___ Task data ___

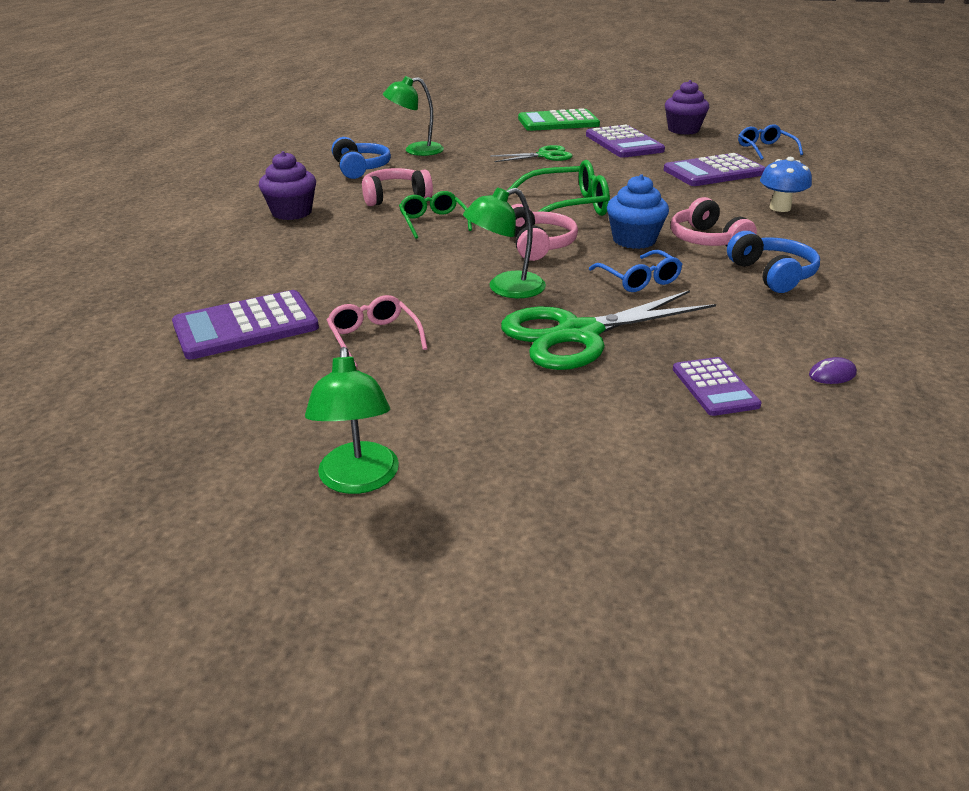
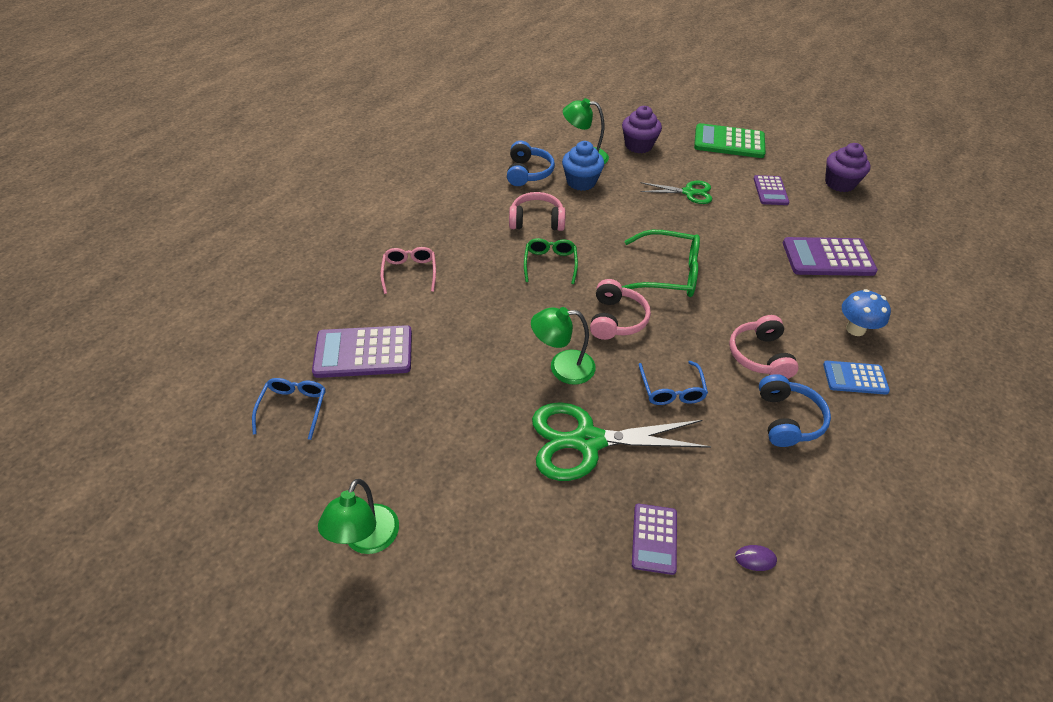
camera: 20 degrees right, 15 degrees up
(292, 212) = (451, 220): purple cupcake -> purple cupcake (638, 145)
(373, 337) = (441, 394): pink glasses -> pink glasses (409, 272)
(624, 143) = (770, 191): purple calculator -> purple calculator, size x0.60
(634, 240) = (698, 336): blue cupcake -> blue cupcake (581, 182)
(765, 149) = (900, 234): blue glasses -> blue glasses (294, 407)
(809, 236) = (855, 378): none -> blue calculator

___

What you are asked to do: Retype the lines above without alteration. The first is the one containing "(634, 240) = (698, 336): blue", and the last is the final line of the data.

Reply to the exercise:
(634, 240) = (698, 336): blue cupcake -> blue cupcake (581, 182)
(765, 149) = (900, 234): blue glasses -> blue glasses (294, 407)
(809, 236) = (855, 378): none -> blue calculator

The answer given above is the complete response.